+++ GIVEN DATA +++

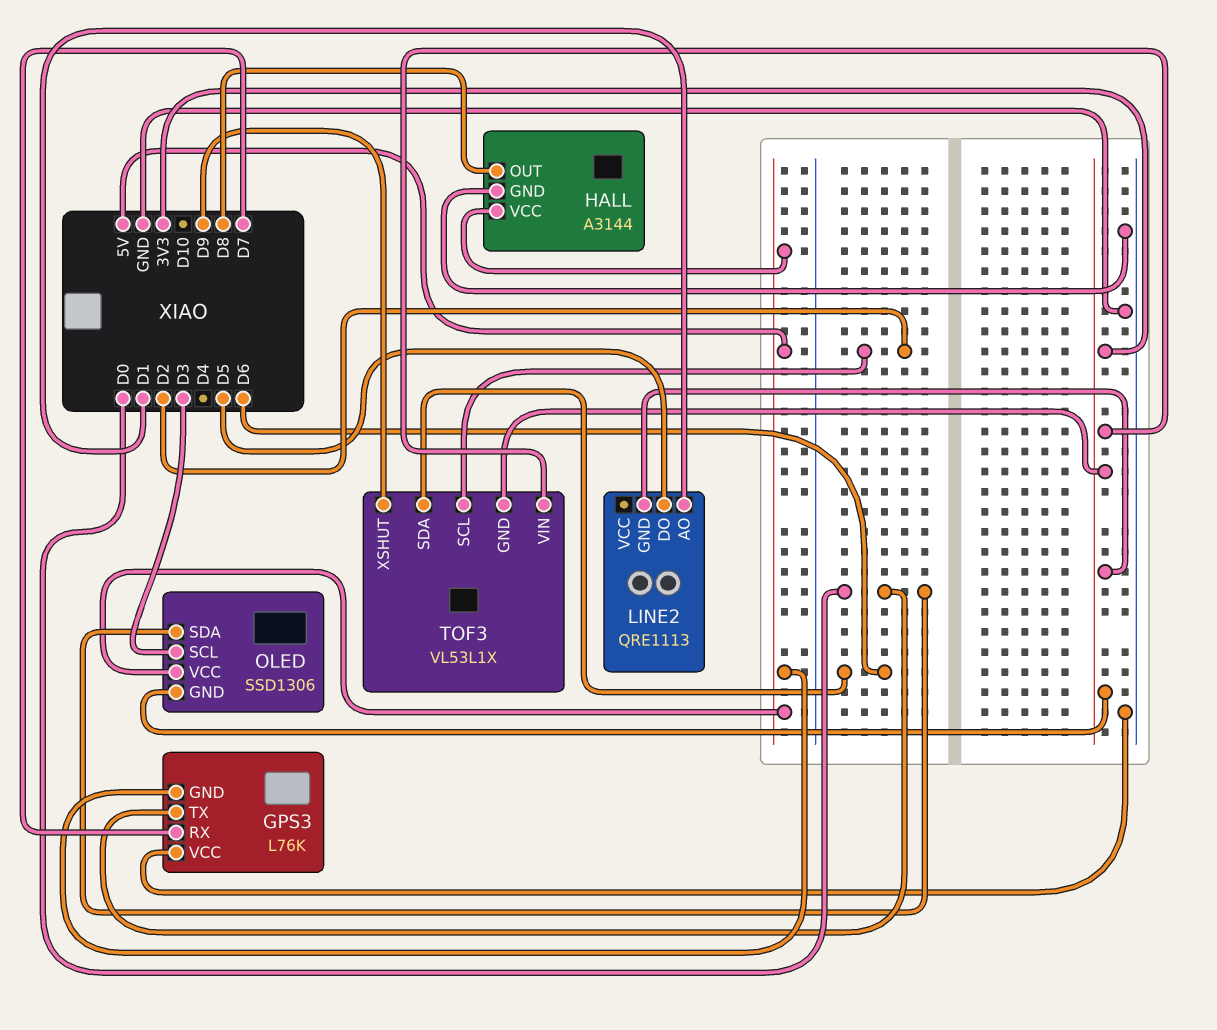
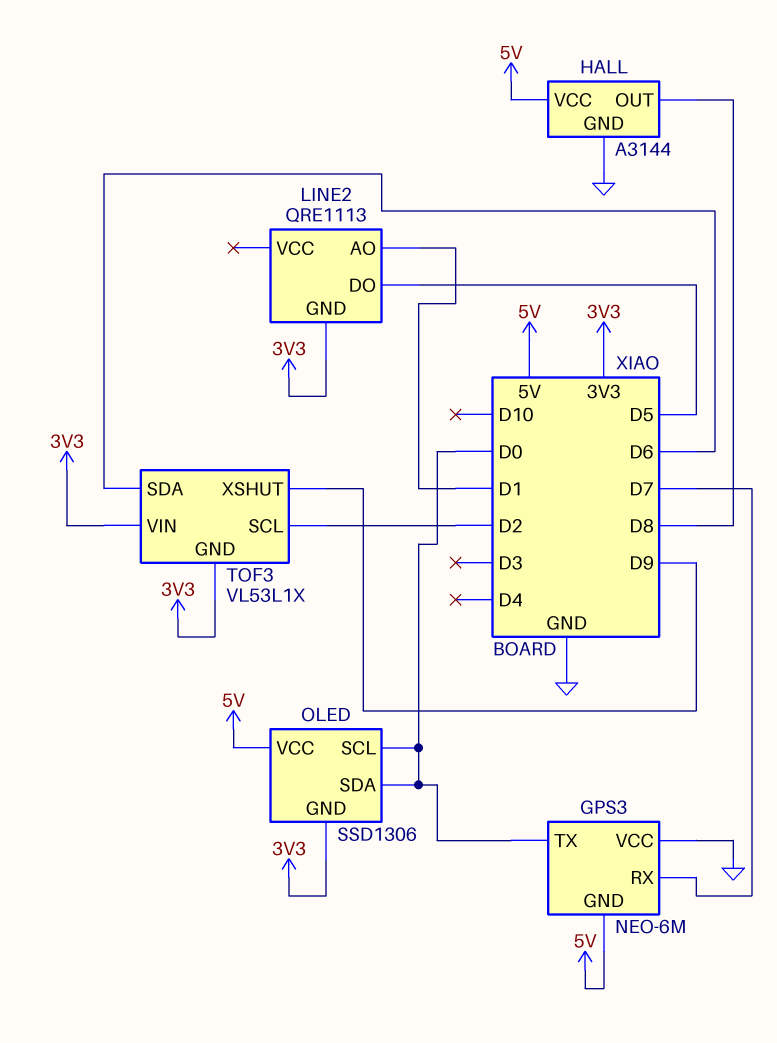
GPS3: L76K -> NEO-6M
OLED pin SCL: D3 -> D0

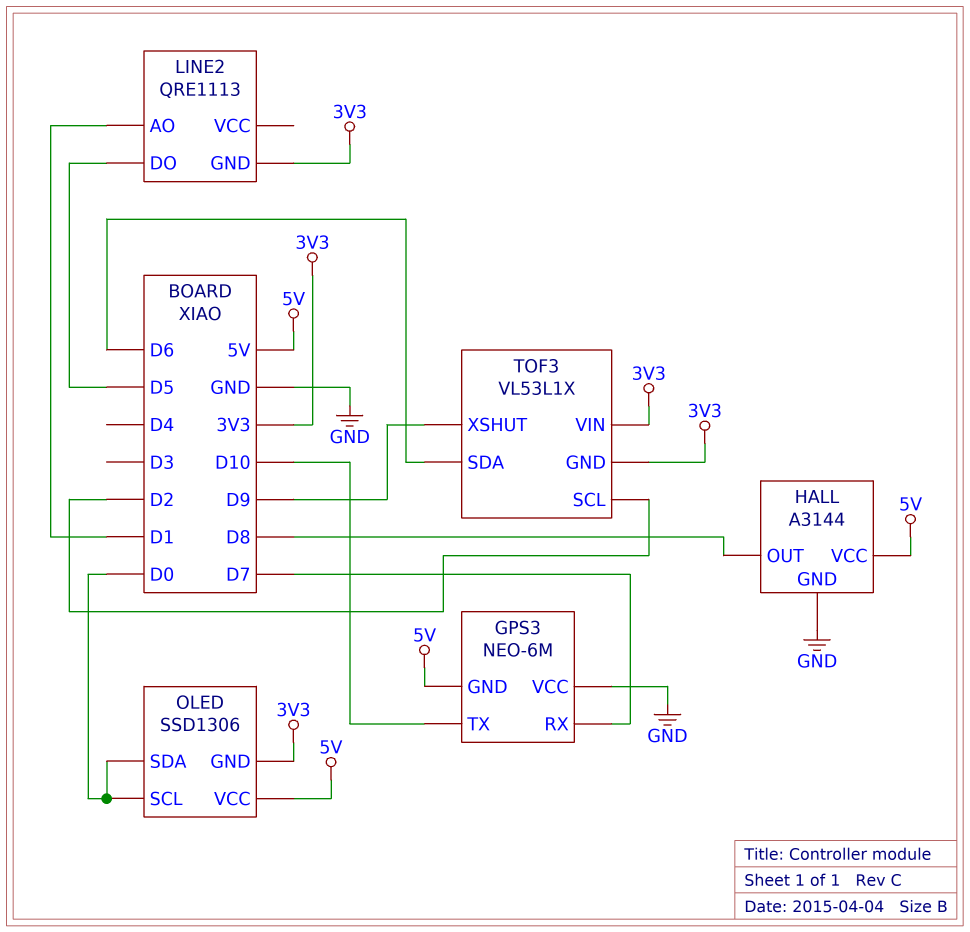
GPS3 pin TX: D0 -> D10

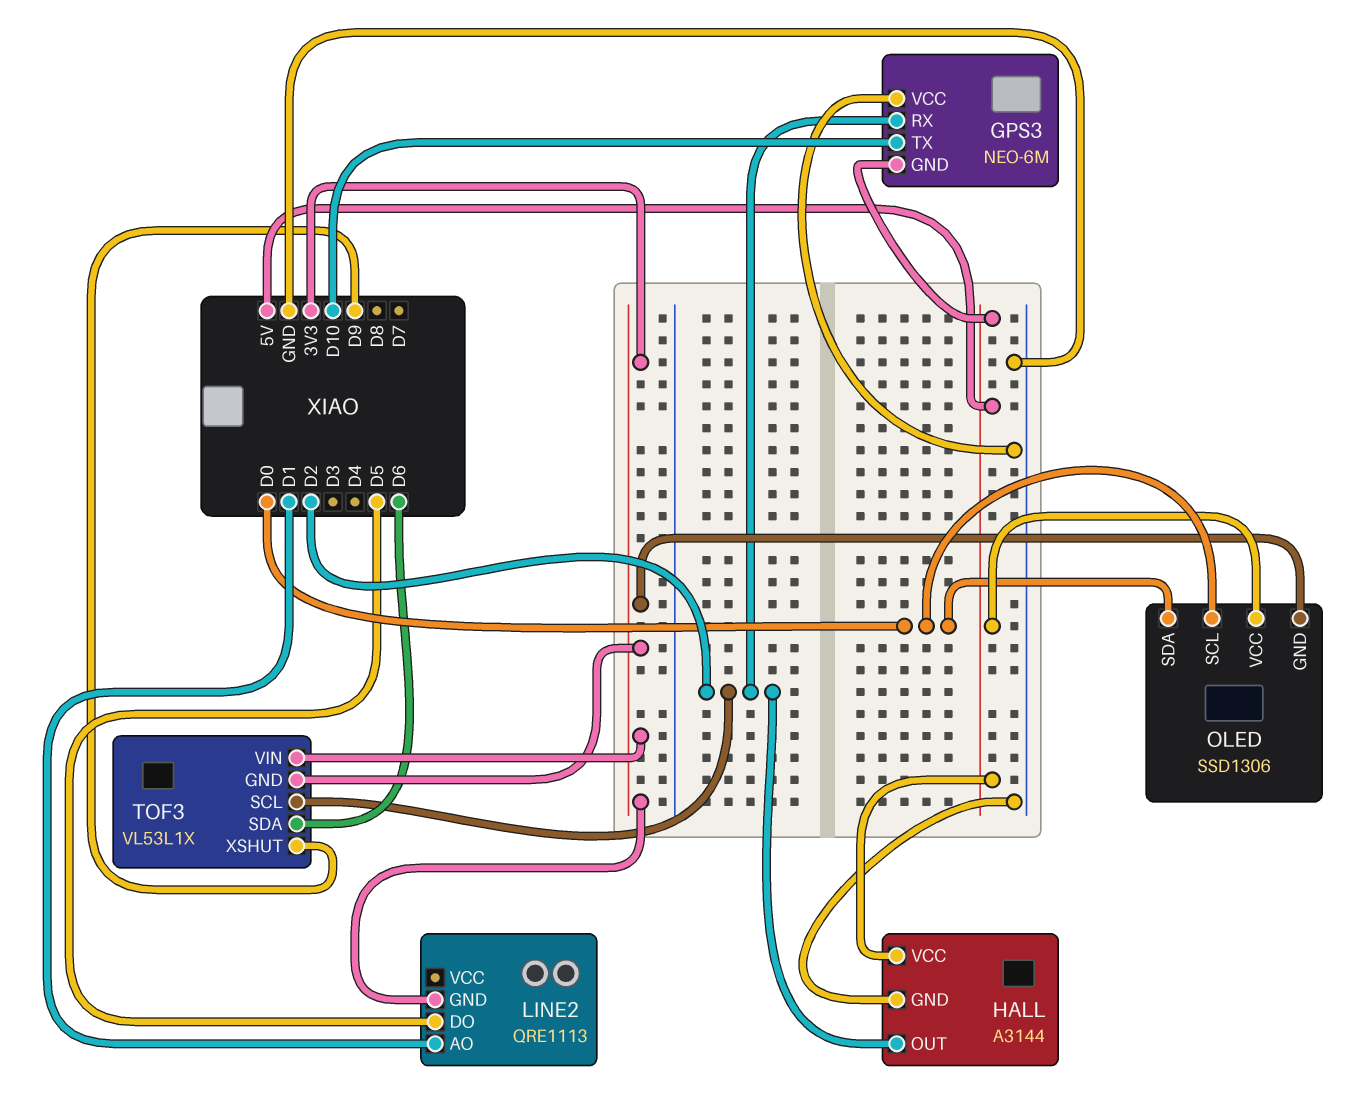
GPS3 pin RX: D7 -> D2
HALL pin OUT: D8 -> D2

+++

Return all the data exactly, pictures omitted.

GPS3: L76K -> NEO-6M
OLED pin SCL: D3 -> D0

GPS3 pin TX: D0 -> D10

GPS3 pin RX: D7 -> D2
HALL pin OUT: D8 -> D2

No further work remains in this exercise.